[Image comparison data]
══════
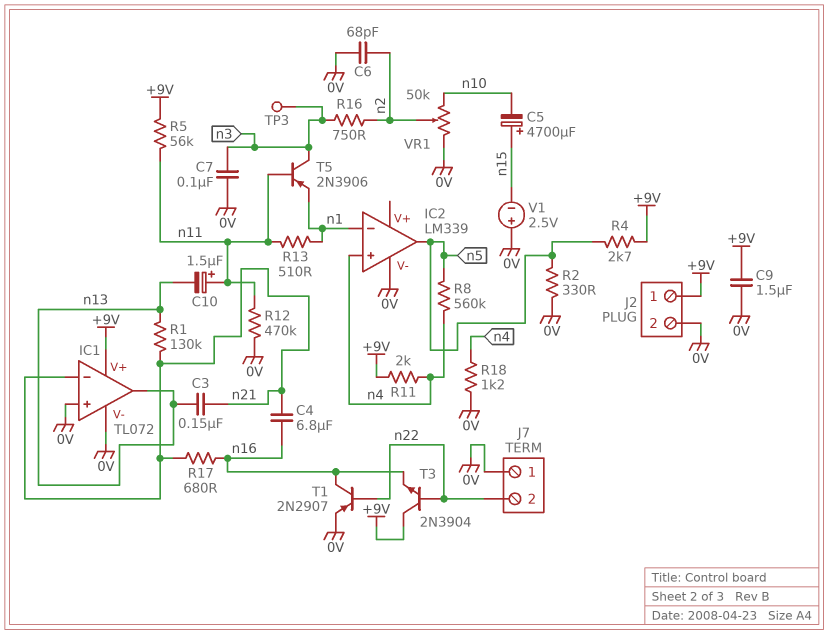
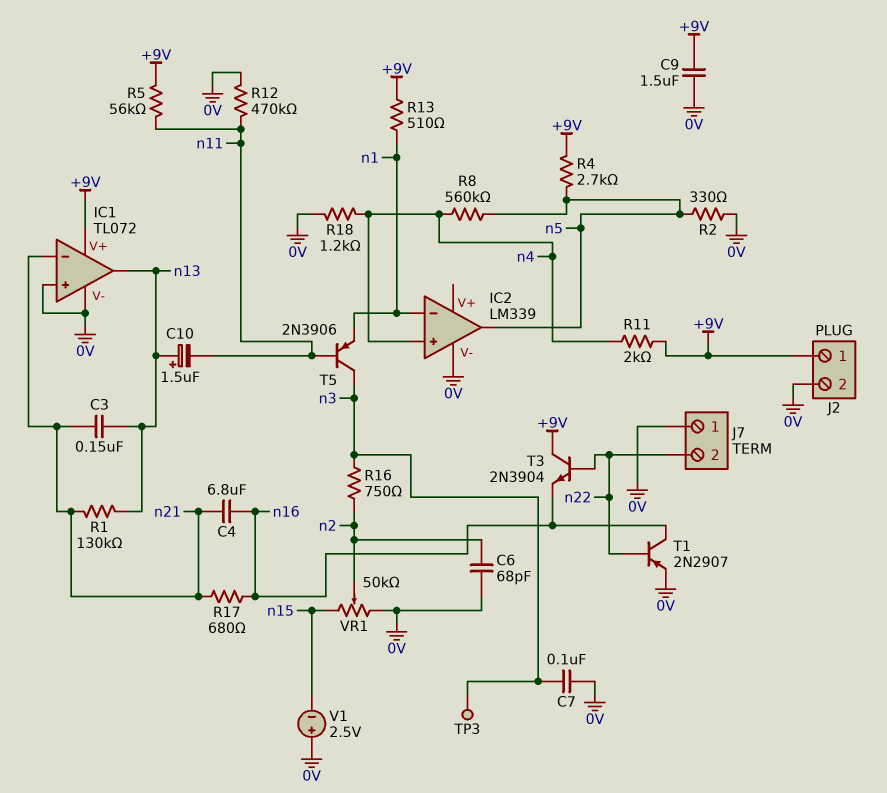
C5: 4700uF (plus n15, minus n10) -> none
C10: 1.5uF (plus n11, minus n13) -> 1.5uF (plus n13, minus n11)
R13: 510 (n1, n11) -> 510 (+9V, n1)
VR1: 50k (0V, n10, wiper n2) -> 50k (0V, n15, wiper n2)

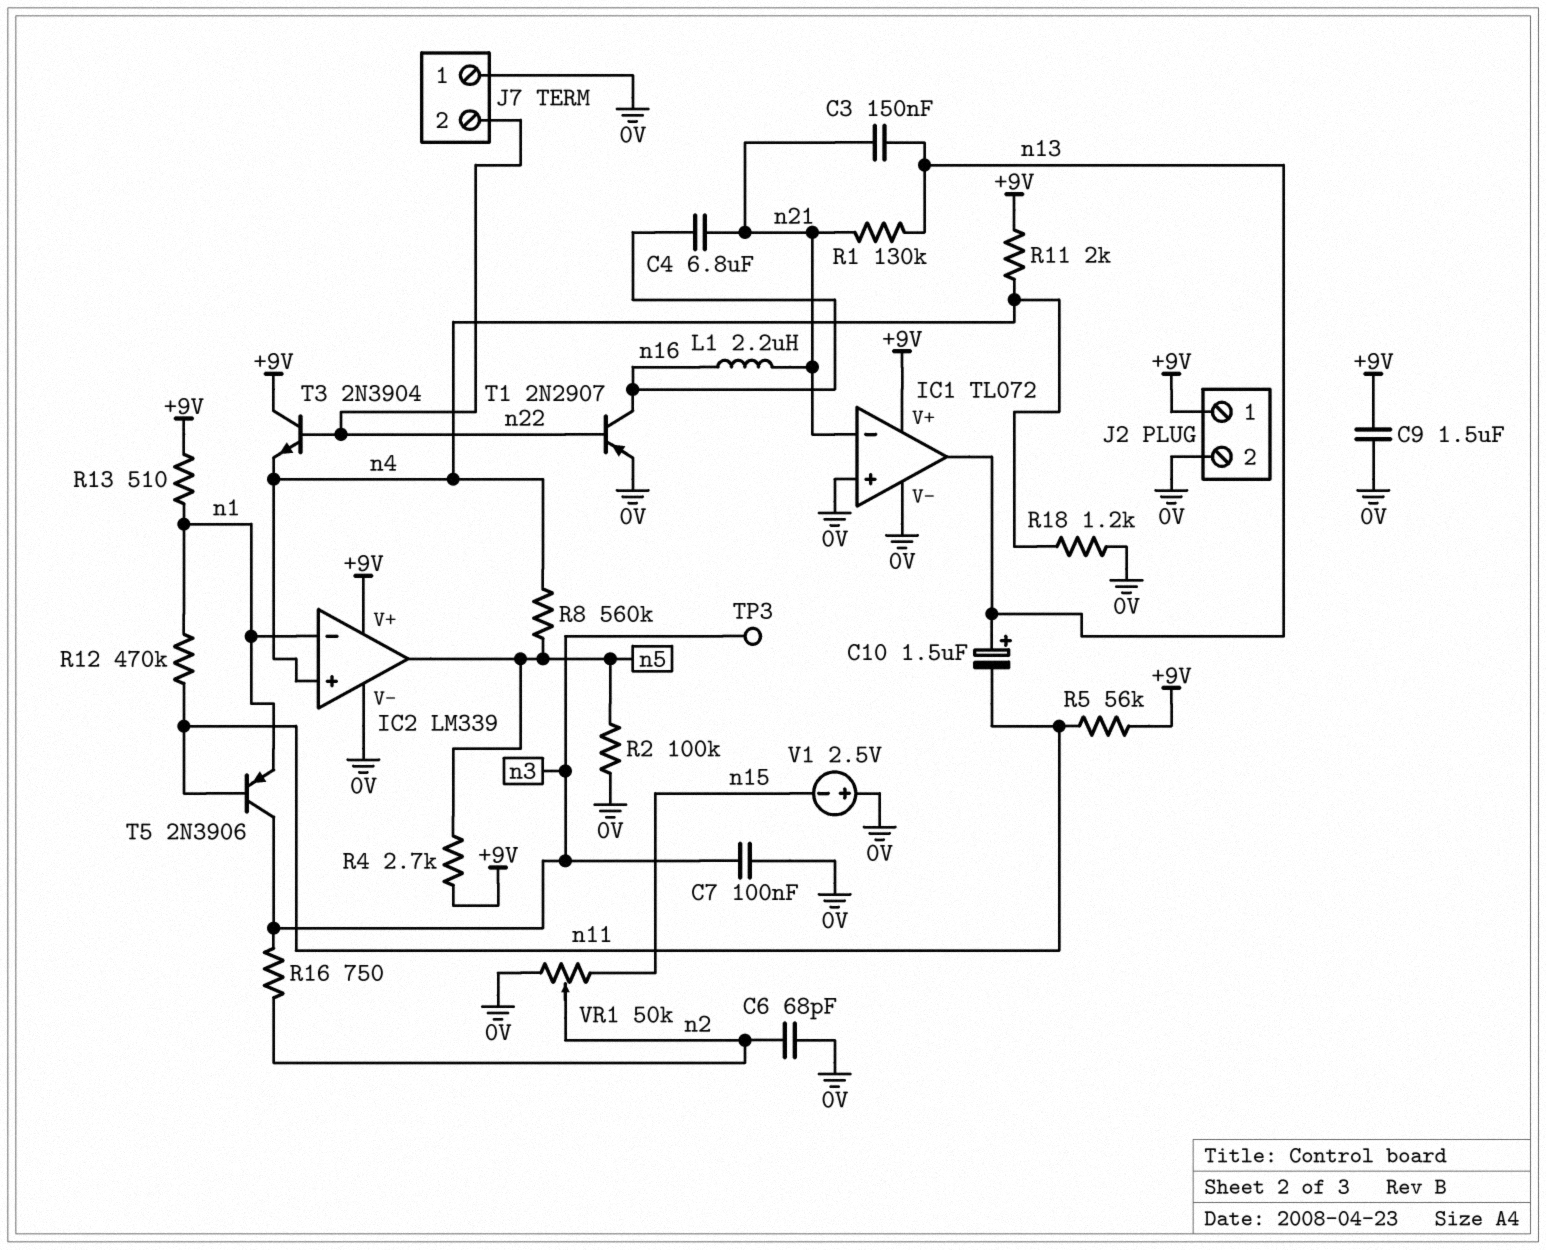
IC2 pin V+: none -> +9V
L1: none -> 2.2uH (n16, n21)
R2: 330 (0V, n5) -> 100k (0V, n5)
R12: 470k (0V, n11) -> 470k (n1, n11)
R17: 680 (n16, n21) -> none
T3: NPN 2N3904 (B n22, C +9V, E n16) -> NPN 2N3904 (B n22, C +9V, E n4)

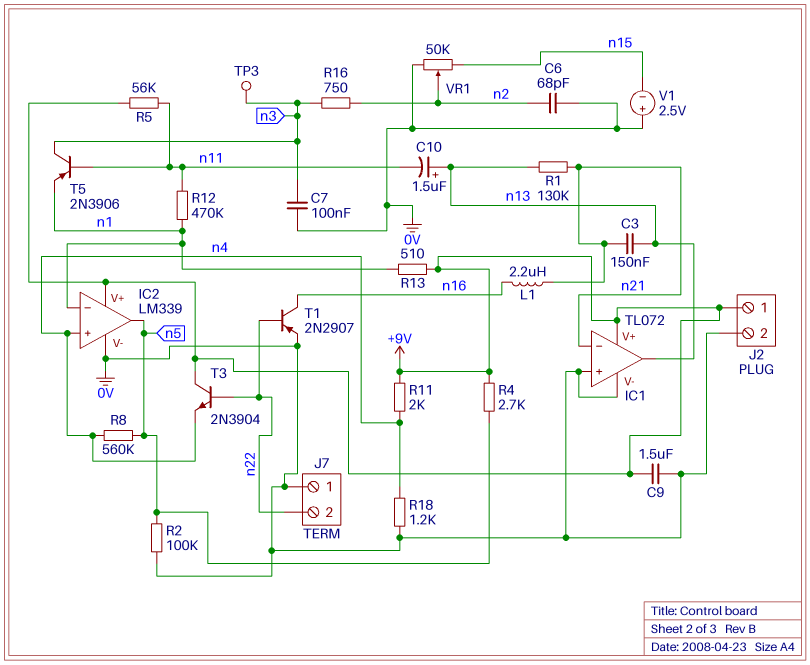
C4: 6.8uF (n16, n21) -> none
══════
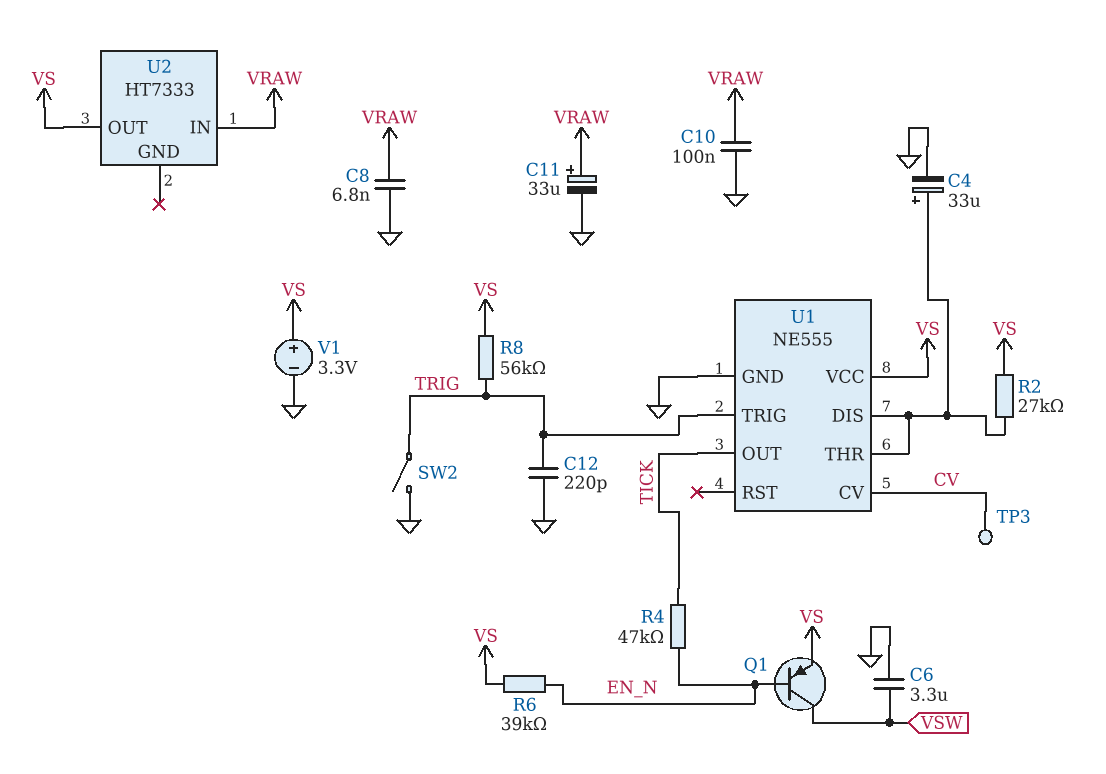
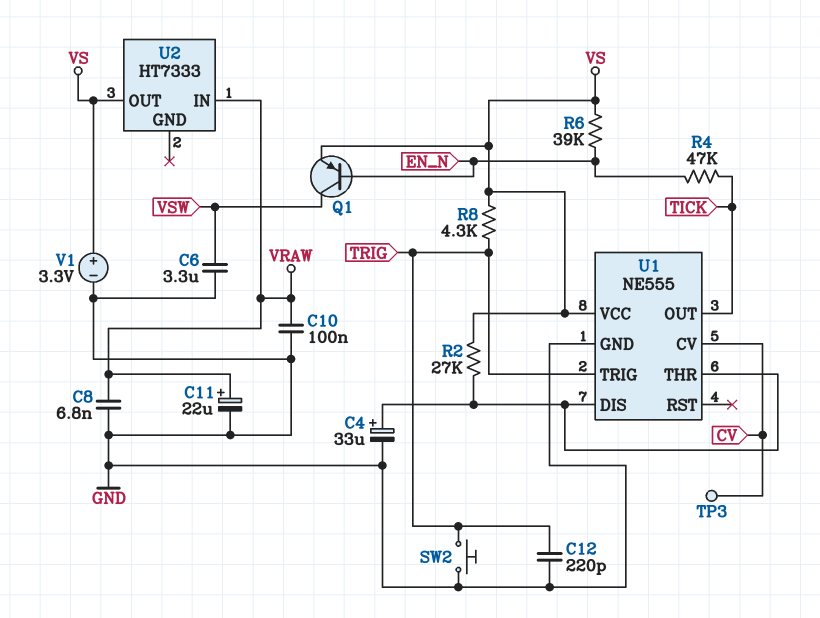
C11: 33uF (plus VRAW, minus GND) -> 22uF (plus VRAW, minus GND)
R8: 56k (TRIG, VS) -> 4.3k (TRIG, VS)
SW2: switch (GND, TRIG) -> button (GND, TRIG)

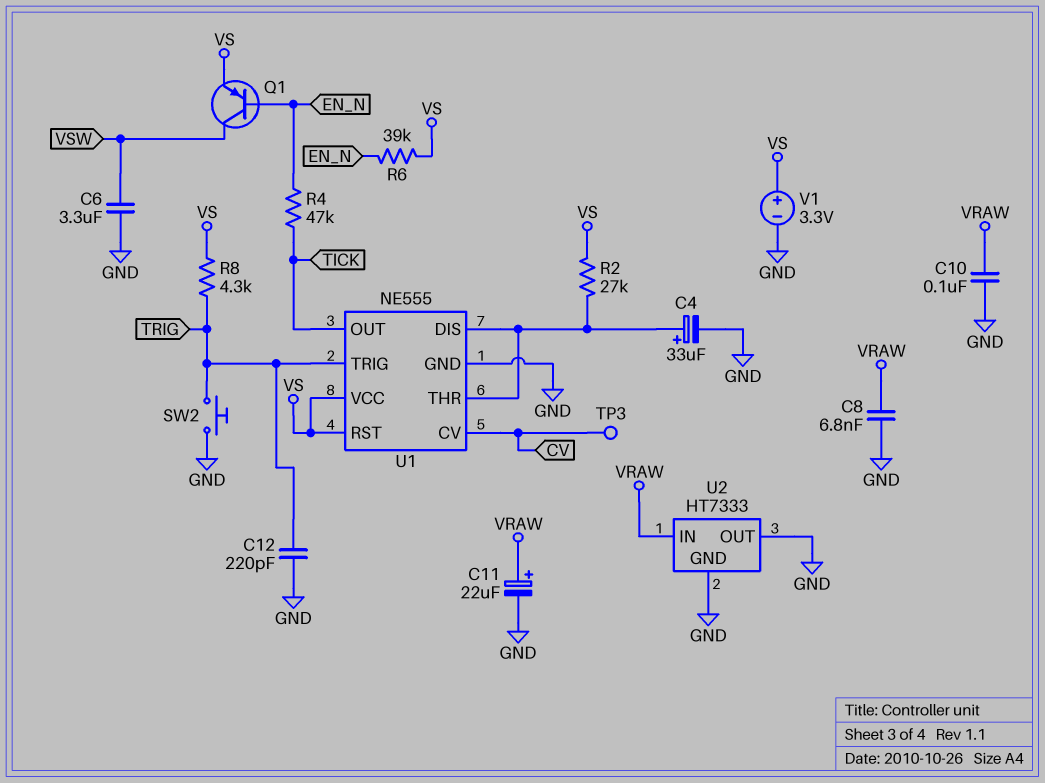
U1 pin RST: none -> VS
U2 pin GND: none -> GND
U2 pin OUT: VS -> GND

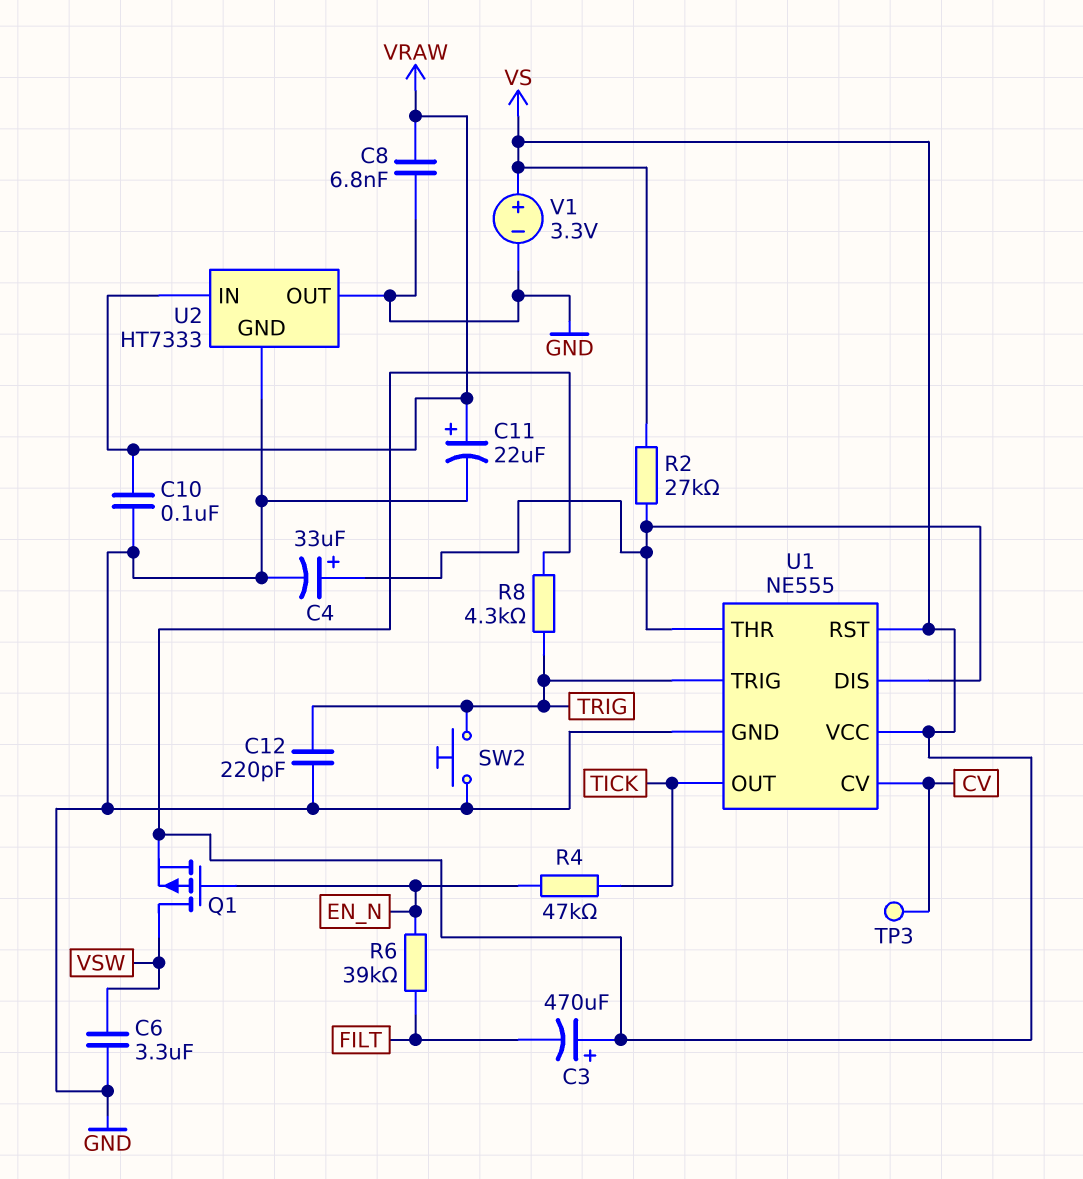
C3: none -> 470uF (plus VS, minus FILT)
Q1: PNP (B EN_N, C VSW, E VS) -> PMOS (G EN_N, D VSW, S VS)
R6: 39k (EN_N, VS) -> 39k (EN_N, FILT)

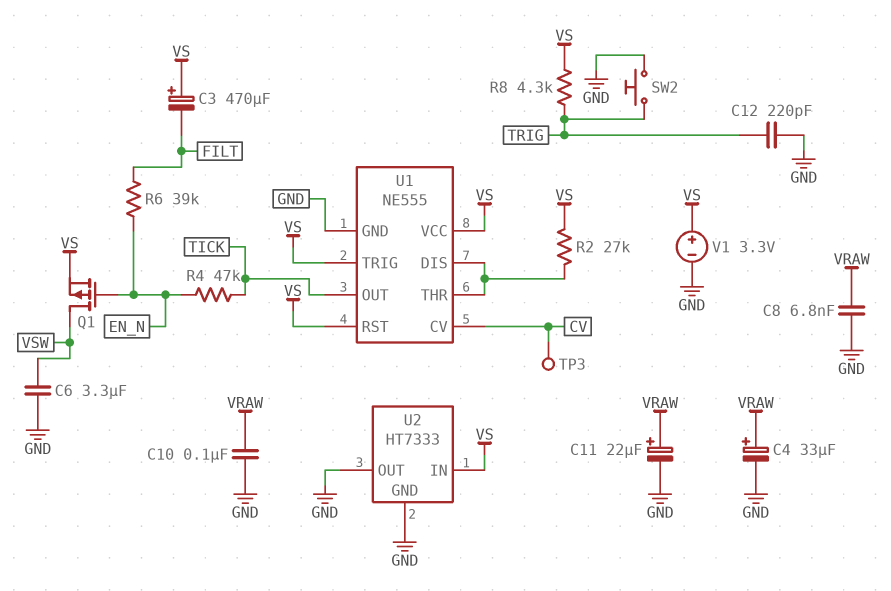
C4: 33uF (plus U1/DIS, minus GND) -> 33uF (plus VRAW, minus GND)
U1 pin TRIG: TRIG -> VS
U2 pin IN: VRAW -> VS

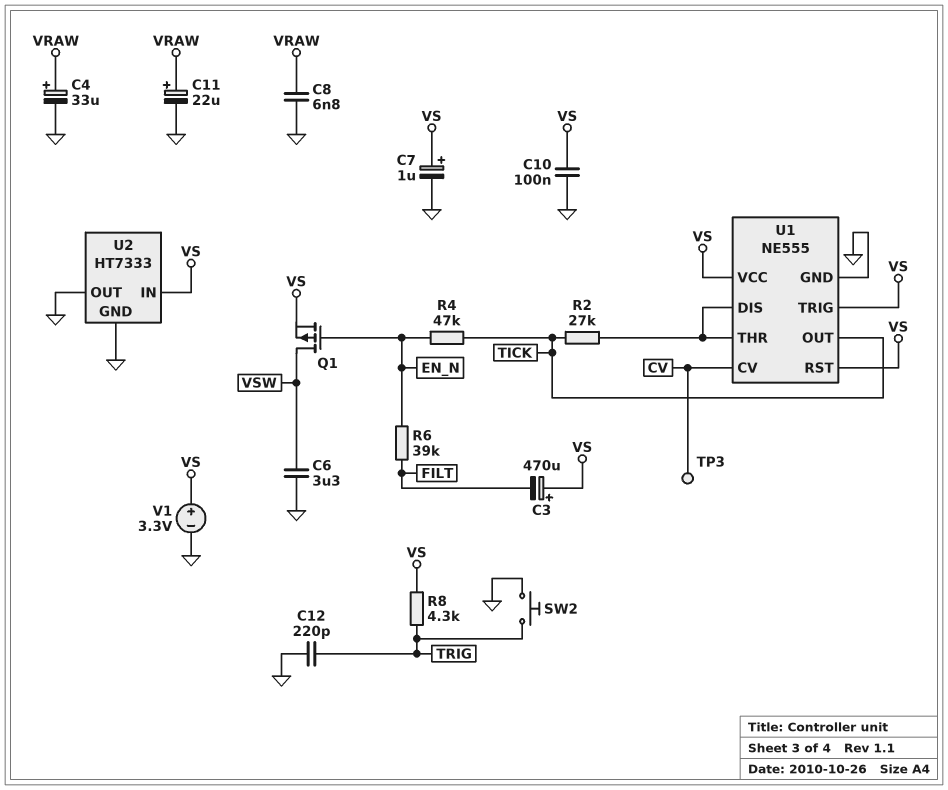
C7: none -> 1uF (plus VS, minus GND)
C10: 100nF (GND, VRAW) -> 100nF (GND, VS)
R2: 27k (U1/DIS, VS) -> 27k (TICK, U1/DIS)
══════
What you will do: Your copy should hold only the lines above from the one containing "U2 pin GND: none -> GND" through the one containing "R2: 27k (U1/DIS, VS) -> 27k (TICK, U1/DIS)", exactly as written and free of pictures.

Result for this task:
U2 pin GND: none -> GND
U2 pin OUT: VS -> GND

C3: none -> 470uF (plus VS, minus FILT)
Q1: PNP (B EN_N, C VSW, E VS) -> PMOS (G EN_N, D VSW, S VS)
R6: 39k (EN_N, VS) -> 39k (EN_N, FILT)

C4: 33uF (plus U1/DIS, minus GND) -> 33uF (plus VRAW, minus GND)
U1 pin TRIG: TRIG -> VS
U2 pin IN: VRAW -> VS

C7: none -> 1uF (plus VS, minus GND)
C10: 100nF (GND, VRAW) -> 100nF (GND, VS)
R2: 27k (U1/DIS, VS) -> 27k (TICK, U1/DIS)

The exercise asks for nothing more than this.